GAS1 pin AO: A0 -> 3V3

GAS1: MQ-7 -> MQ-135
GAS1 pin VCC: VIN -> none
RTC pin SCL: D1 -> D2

* * *

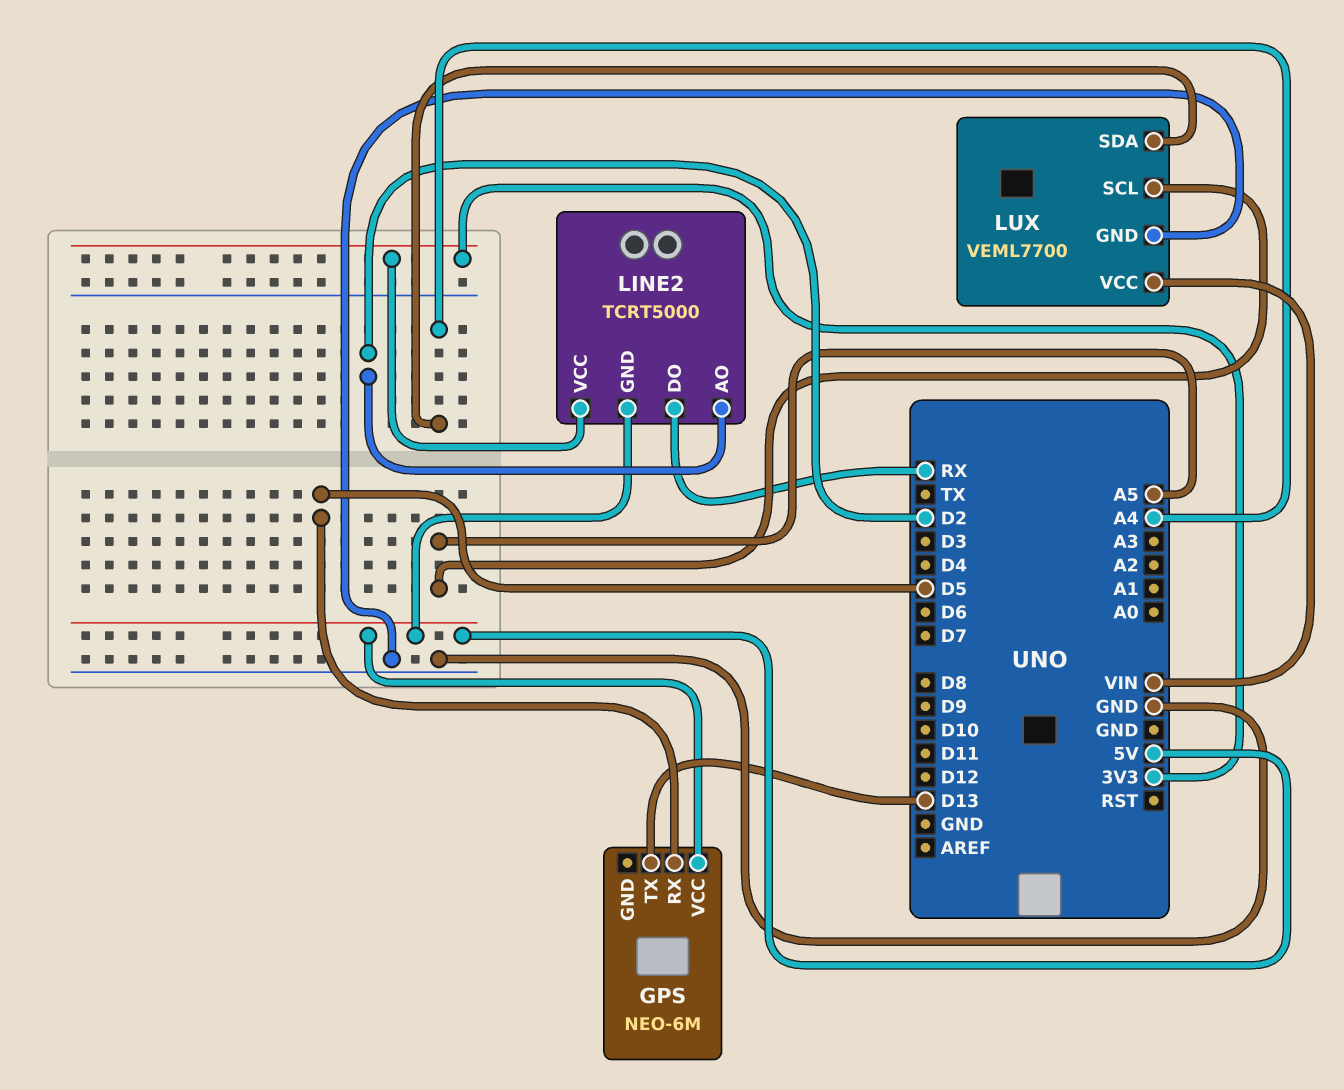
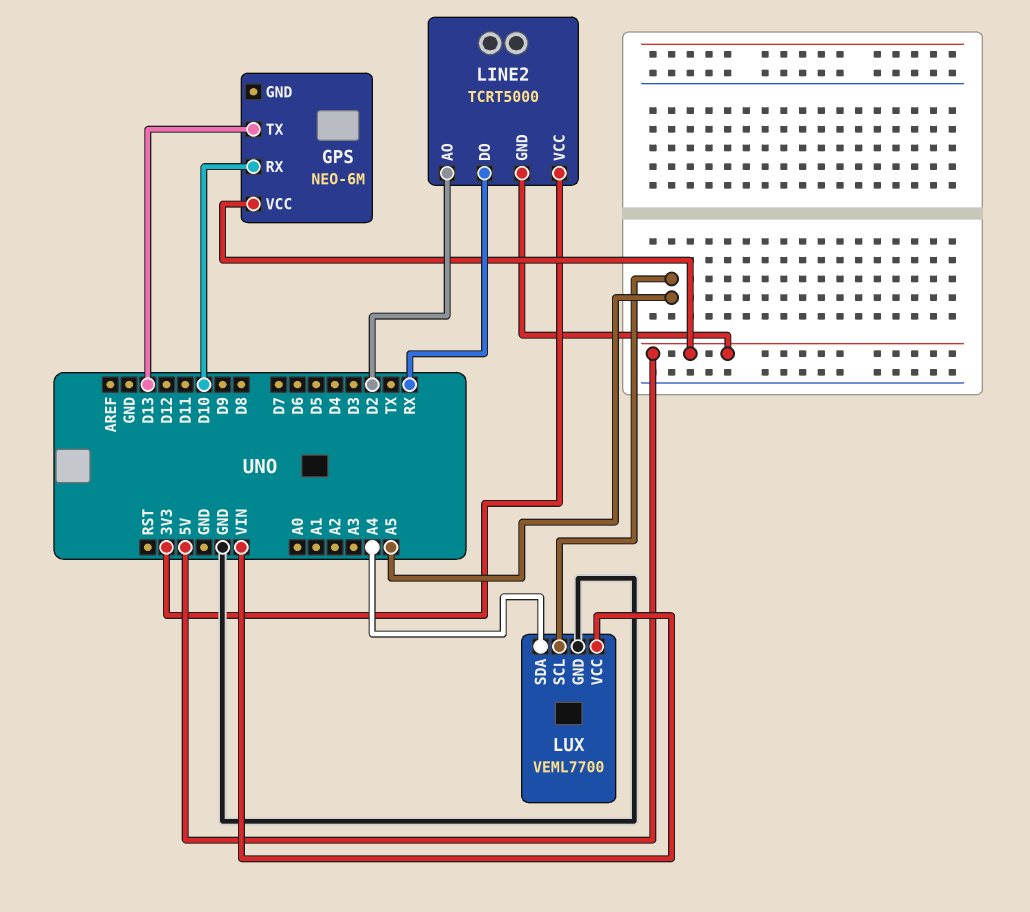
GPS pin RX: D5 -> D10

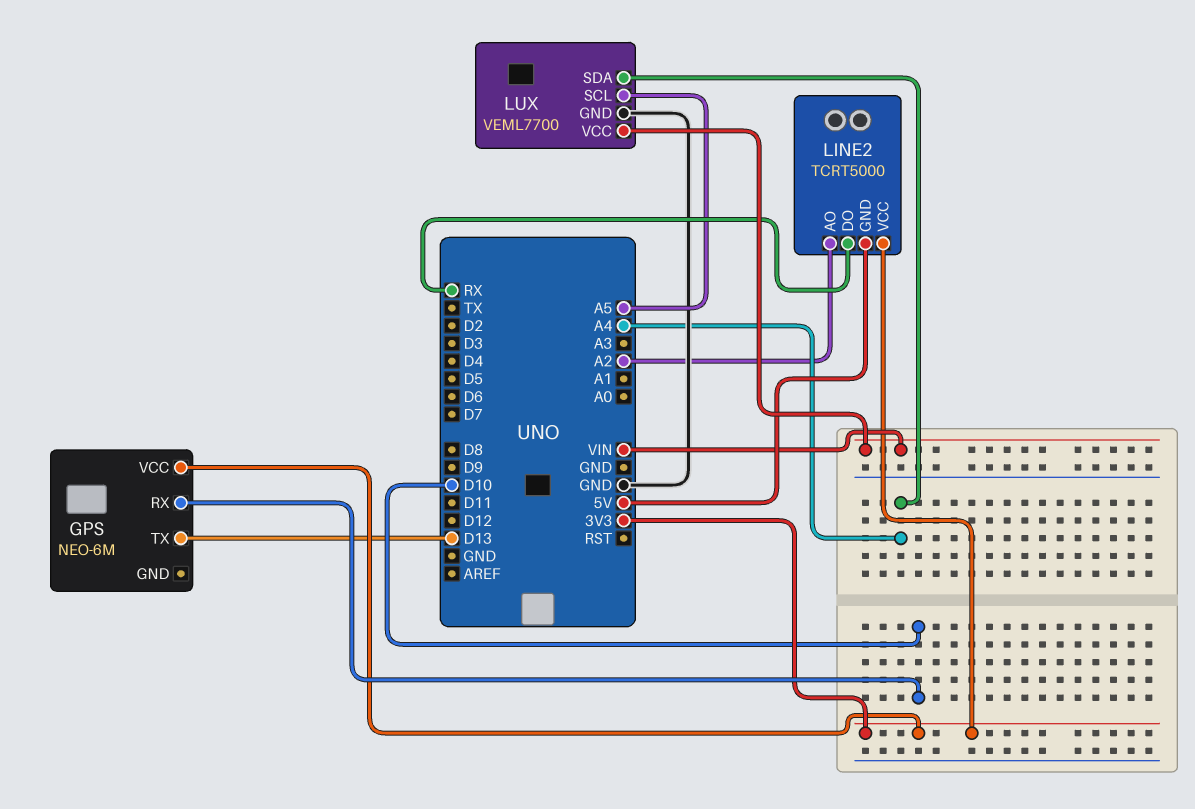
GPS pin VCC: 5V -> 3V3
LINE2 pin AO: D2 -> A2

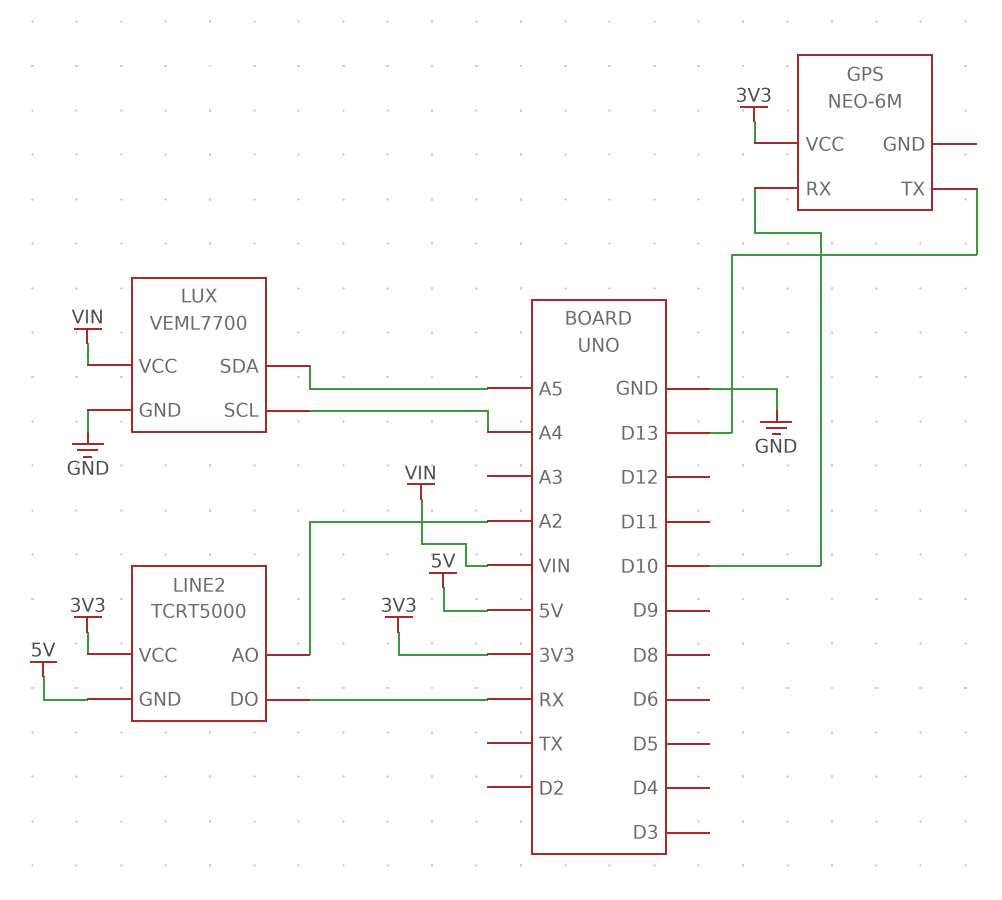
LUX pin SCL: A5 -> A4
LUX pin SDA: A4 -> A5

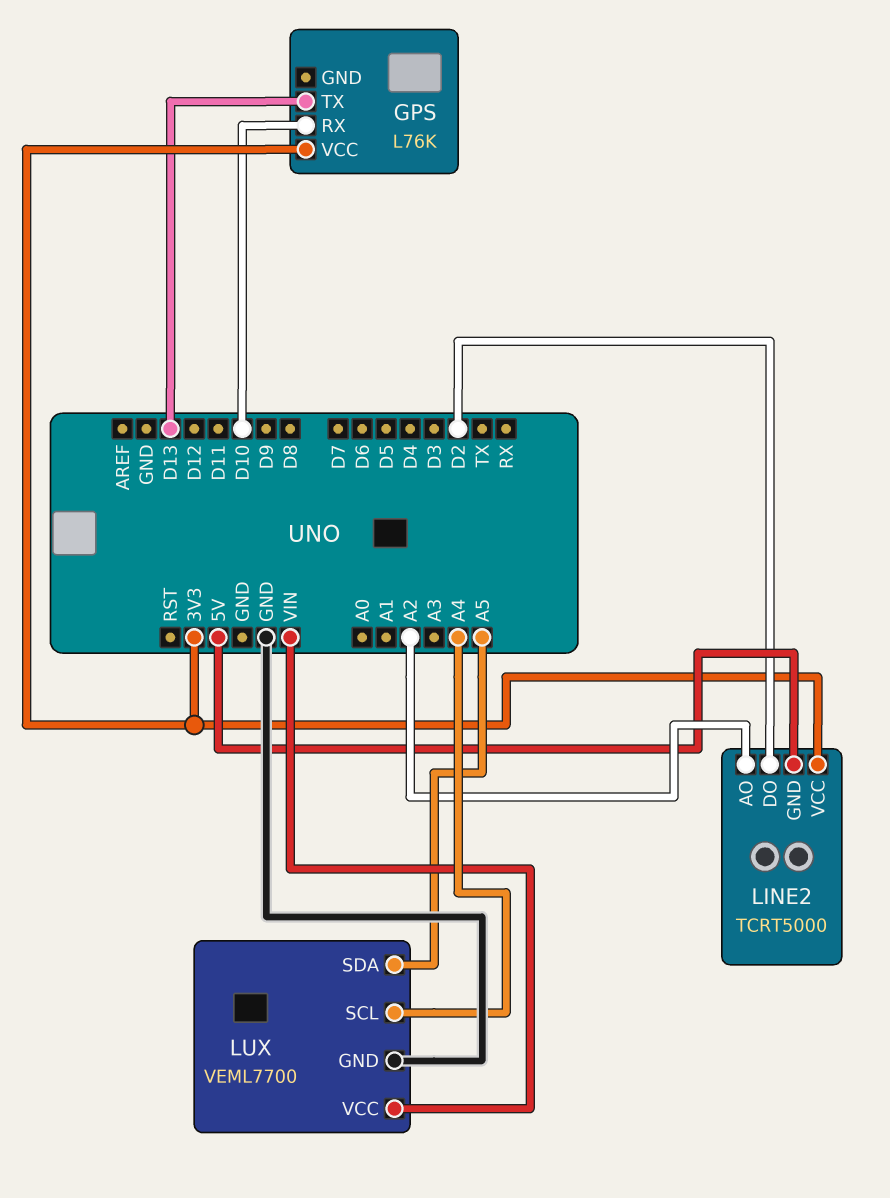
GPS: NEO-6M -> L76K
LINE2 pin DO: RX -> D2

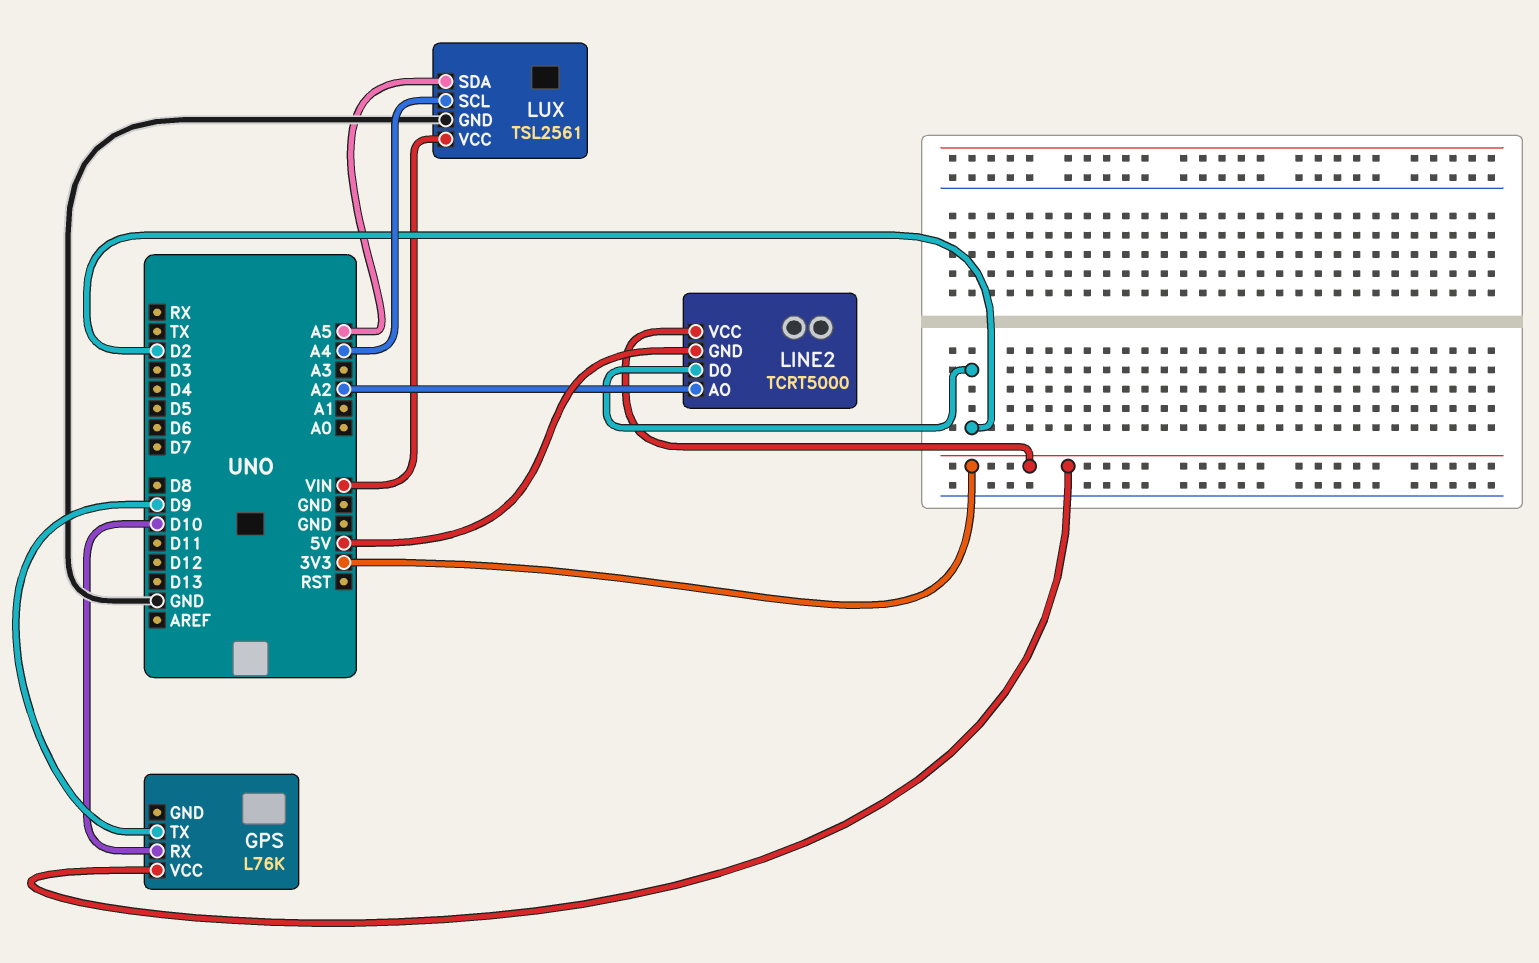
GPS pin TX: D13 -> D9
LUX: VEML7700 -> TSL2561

WORK TO BE COMPLETED:
Your reply should consist solely of the lines above from the line containing "LINE2 pin DO: RX -> D2" up to and including the line containing "LUX: VEML7700 -> TSL2561", reproduced exactly, minus the pictures.

EXPECTED ANSWER:
LINE2 pin DO: RX -> D2

GPS pin TX: D13 -> D9
LUX: VEML7700 -> TSL2561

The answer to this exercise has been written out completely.